_Data provided_
▬▬▬▬▬▬▬▬▬▬

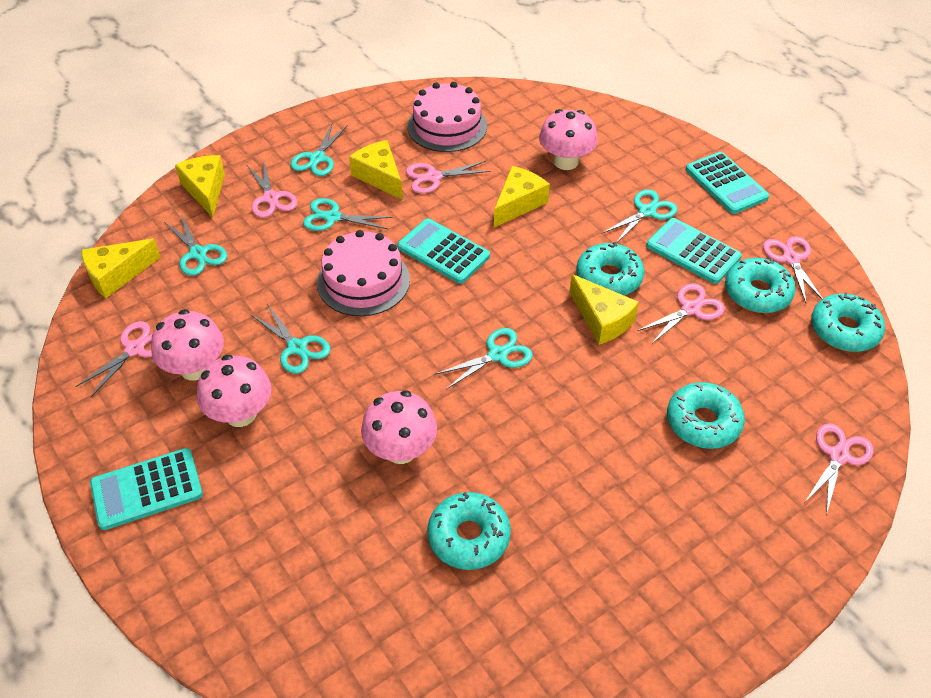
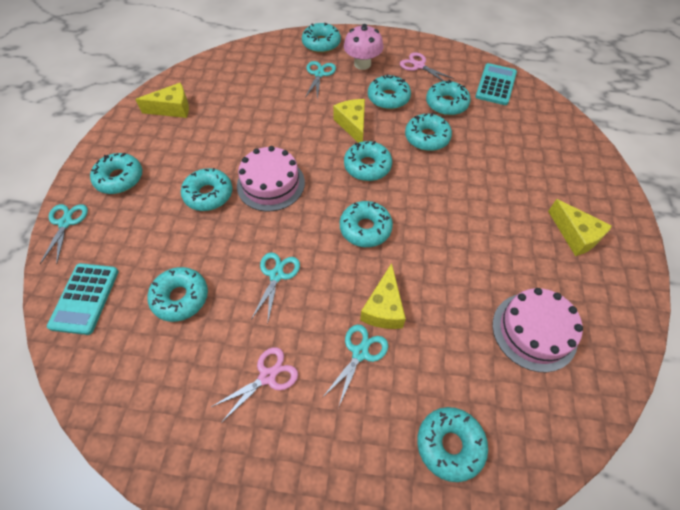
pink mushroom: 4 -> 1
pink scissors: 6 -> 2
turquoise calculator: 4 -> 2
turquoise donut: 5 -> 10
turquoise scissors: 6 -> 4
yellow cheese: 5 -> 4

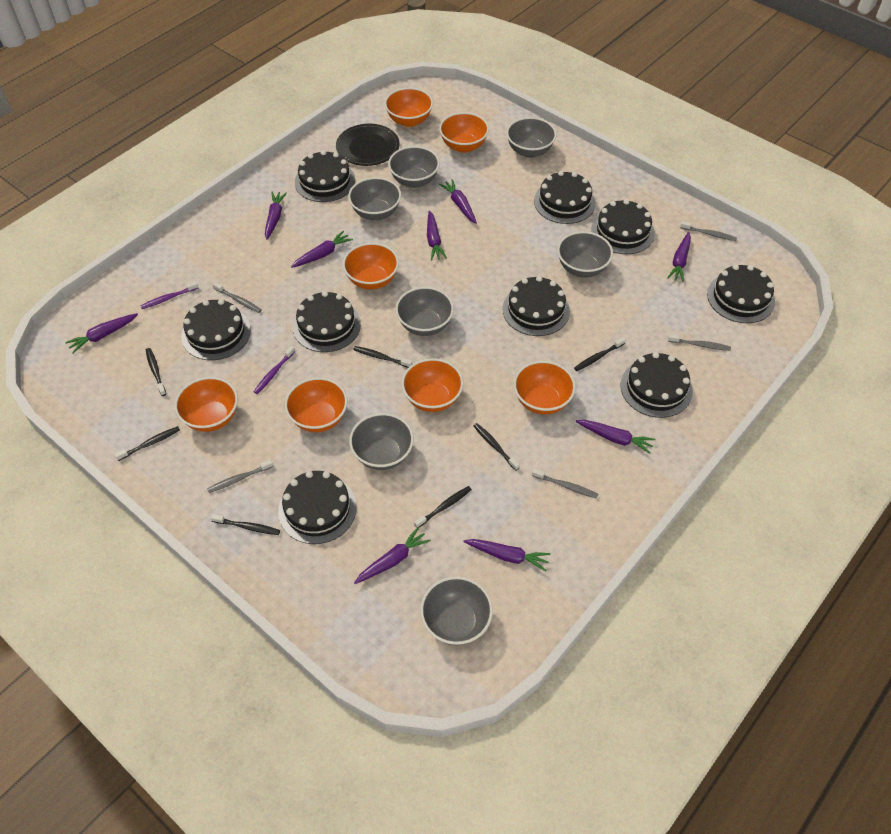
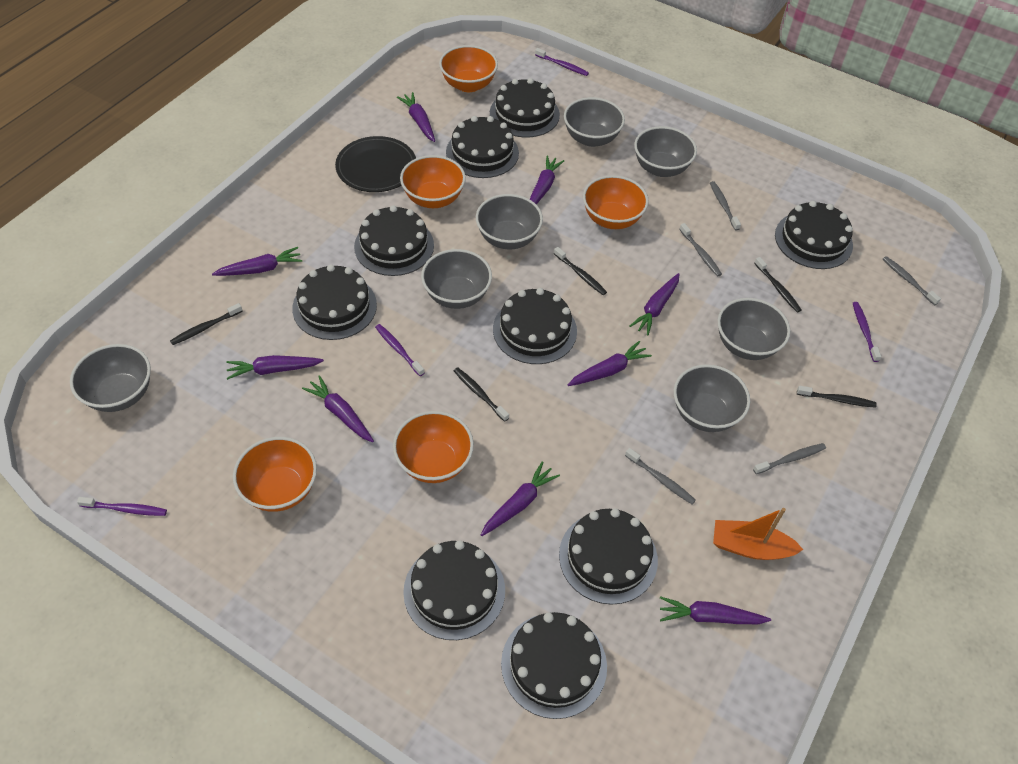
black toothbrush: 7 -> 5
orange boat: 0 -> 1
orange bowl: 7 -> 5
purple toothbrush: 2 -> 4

▬▬▬▬▬▬▬▬▬▬

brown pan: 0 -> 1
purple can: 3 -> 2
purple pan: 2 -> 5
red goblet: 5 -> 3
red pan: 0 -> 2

▬▬▬▬▬▬▬▬▬▬

_Exercise goal_
Go through the listing above line by line and say how many lines hold the word "turquoise". Reply with that number only.

_Reply_
3